#### [What you need to do]
If a line in the records below contains "turquoise", copy that line.

#### [Object change listings]
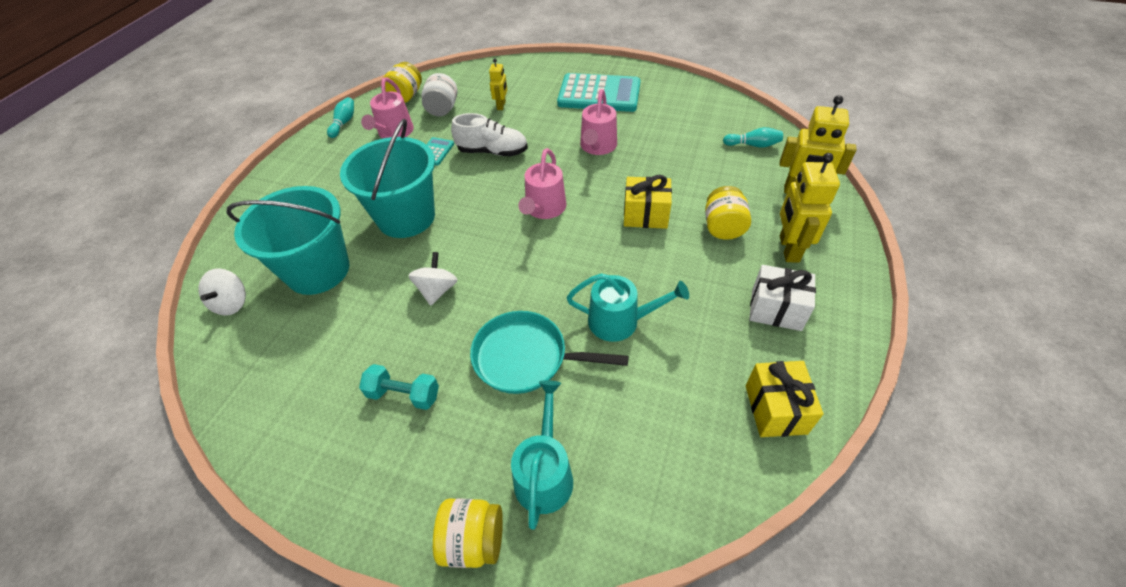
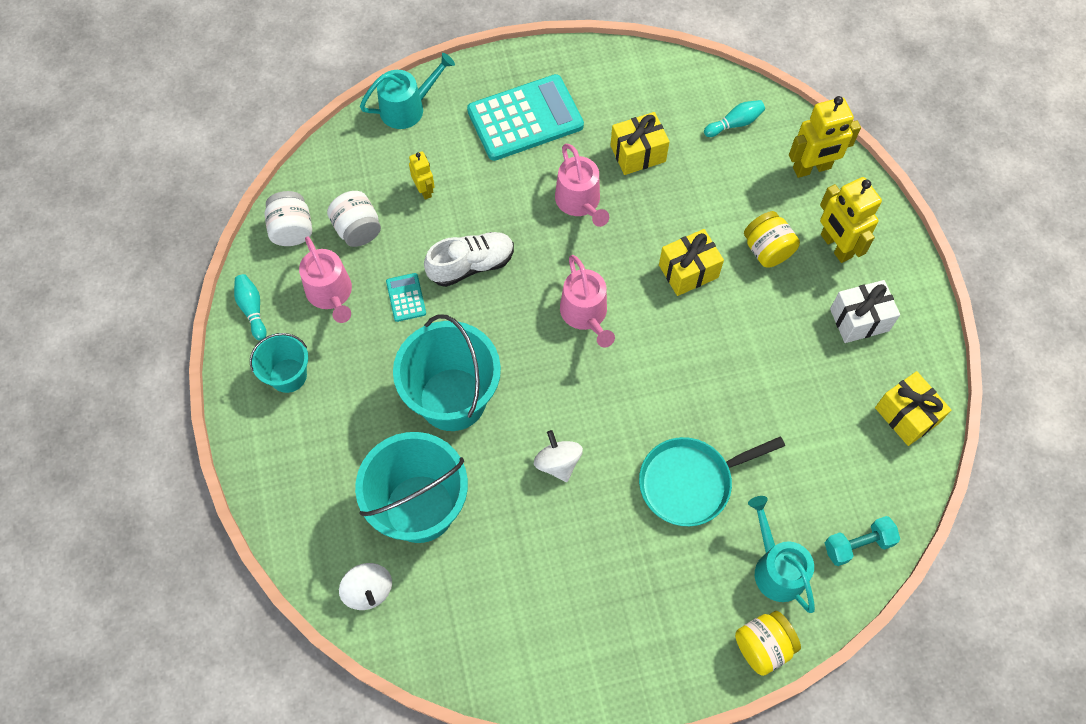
camera: 35 degrees left, 15 degrees up
turquoise dumbbell [359,364,439,410] -> turquoise dumbbell moved to [825,516,900,566]
yellow jar [383,62,422,103] -> white jar [265,191,312,246]
turquoise watering can [567,273,689,342] -> turquoise watering can moved to [360,53,455,129]
none -> turquoise bucket [250,333,308,393]
none -> yellow gift [610,112,670,175]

#### [Answer below]
turquoise dumbbell [359,364,439,410] -> turquoise dumbbell moved to [825,516,900,566]
turquoise watering can [567,273,689,342] -> turquoise watering can moved to [360,53,455,129]
none -> turquoise bucket [250,333,308,393]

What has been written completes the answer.